╭──

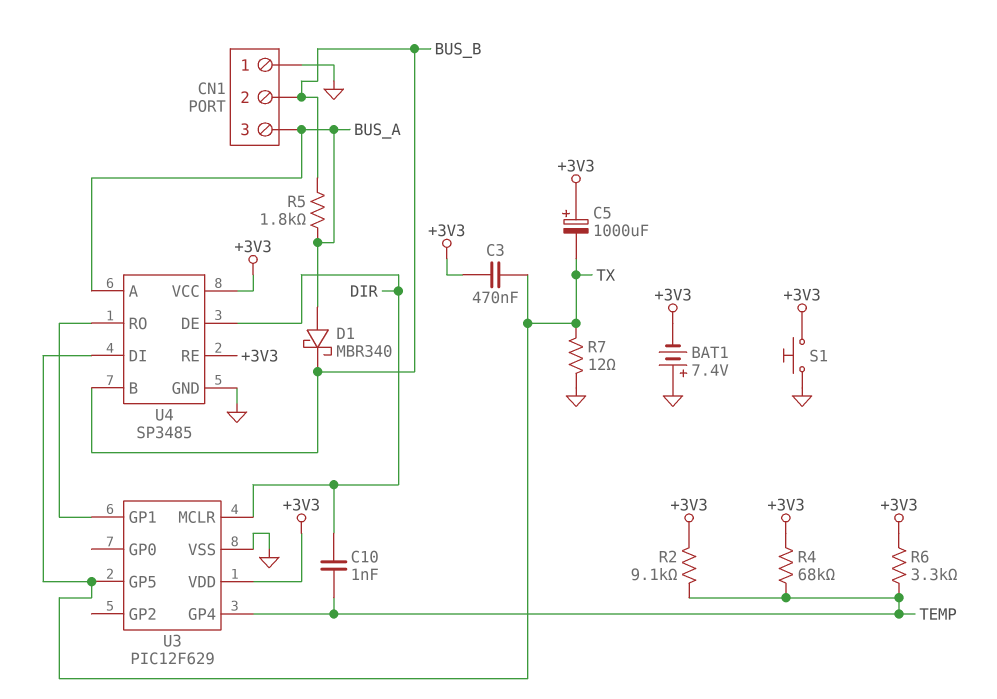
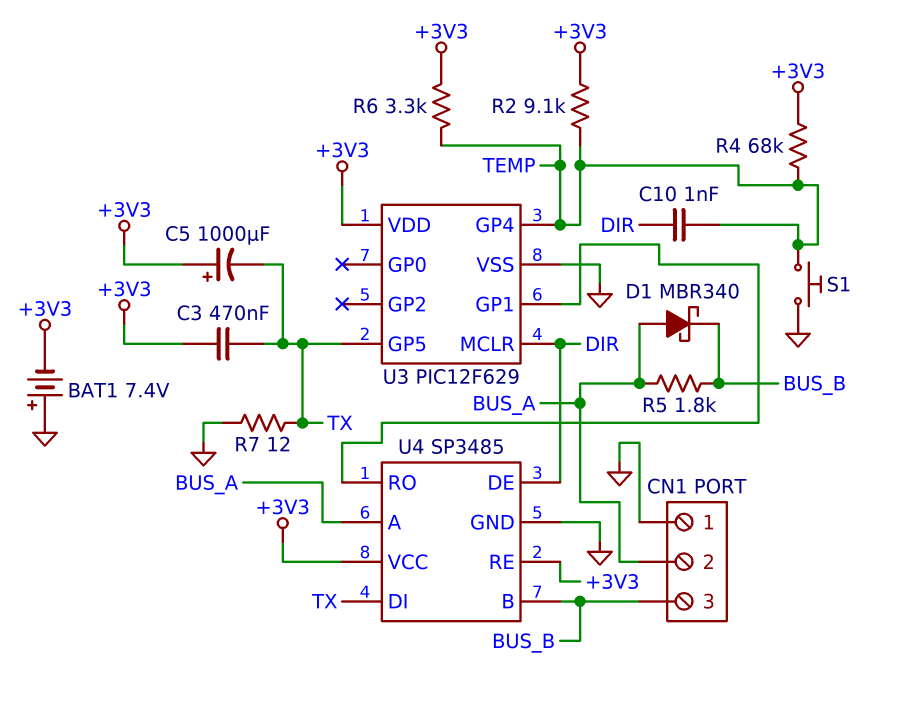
CN1 pin 2: BUS_B -> BUS_A
CN1 pin 3: BUS_A -> BUS_B
S1: button (+3V3, GND) -> button (GND, TEMP)

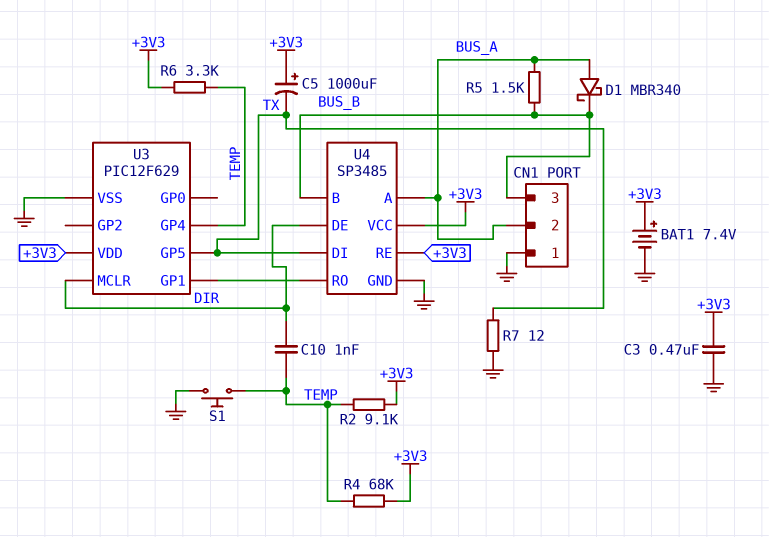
BAT1: 7.4V (plus GND, minus +3V3) -> 7.4V (plus +3V3, minus GND)
C3: 470nF (+3V3, TX) -> 470nF (+3V3, GND)
R5: 1.8k (BUS_A, BUS_B) -> 1.5k (BUS_A, BUS_B)

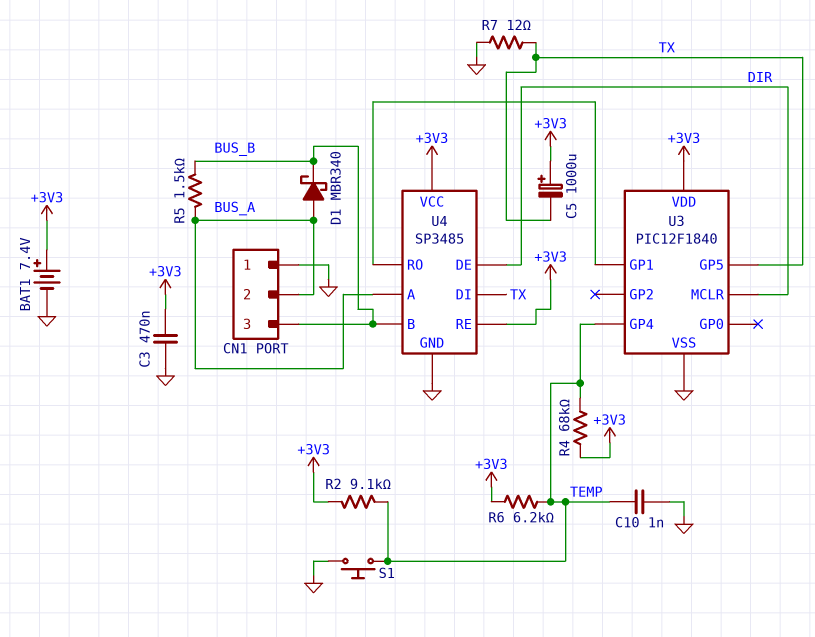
C10: 1nF (DIR, TEMP) -> 1nF (GND, TEMP)
R6: 3.3k (+3V3, TEMP) -> 6.2k (+3V3, TEMP)
U3: PIC12F629 -> PIC12F1840

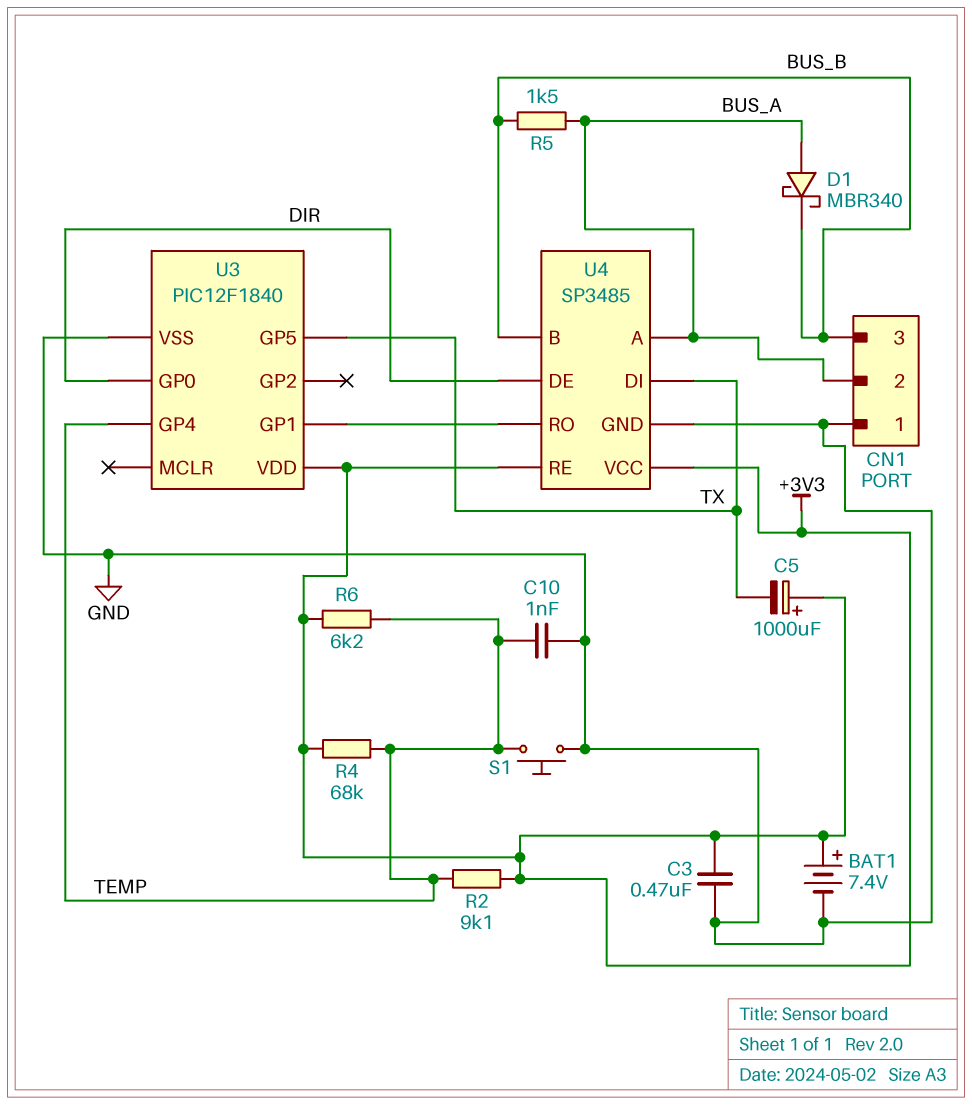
R7: 12 (GND, TX) -> none
U3 pin GP0: none -> DIR
U3 pin MCLR: DIR -> none

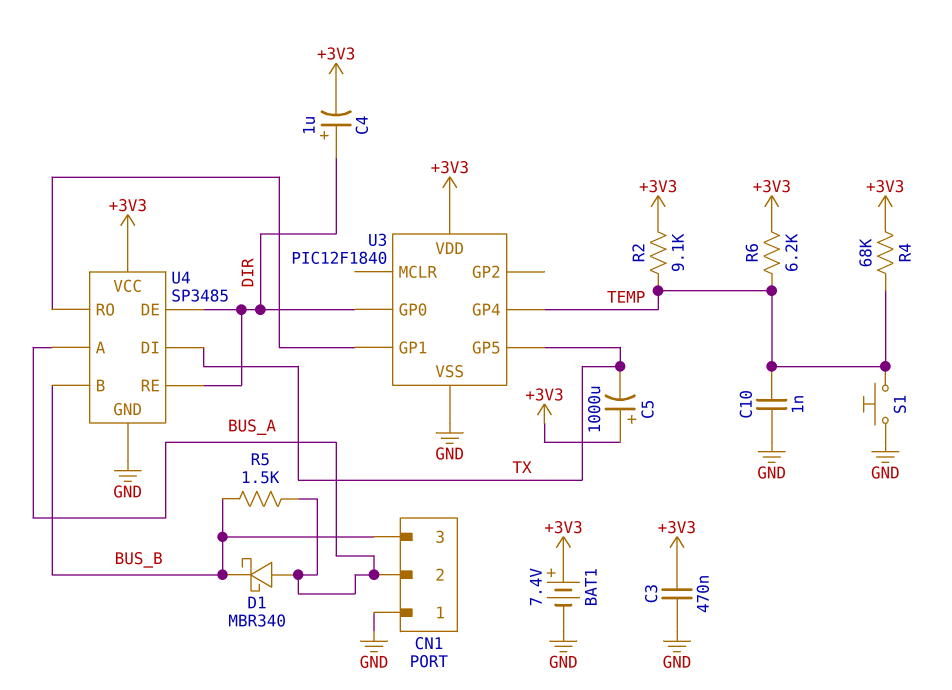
C4: none -> 1uF (plus DIR, minus +3V3)
U4 pin RE: +3V3 -> DIR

╰──

Quote the preceding records in their entirety, excluding every picture.

Expected answer ::
CN1 pin 2: BUS_B -> BUS_A
CN1 pin 3: BUS_A -> BUS_B
S1: button (+3V3, GND) -> button (GND, TEMP)

BAT1: 7.4V (plus GND, minus +3V3) -> 7.4V (plus +3V3, minus GND)
C3: 470nF (+3V3, TX) -> 470nF (+3V3, GND)
R5: 1.8k (BUS_A, BUS_B) -> 1.5k (BUS_A, BUS_B)

C10: 1nF (DIR, TEMP) -> 1nF (GND, TEMP)
R6: 3.3k (+3V3, TEMP) -> 6.2k (+3V3, TEMP)
U3: PIC12F629 -> PIC12F1840

R7: 12 (GND, TX) -> none
U3 pin GP0: none -> DIR
U3 pin MCLR: DIR -> none

C4: none -> 1uF (plus DIR, minus +3V3)
U4 pin RE: +3V3 -> DIR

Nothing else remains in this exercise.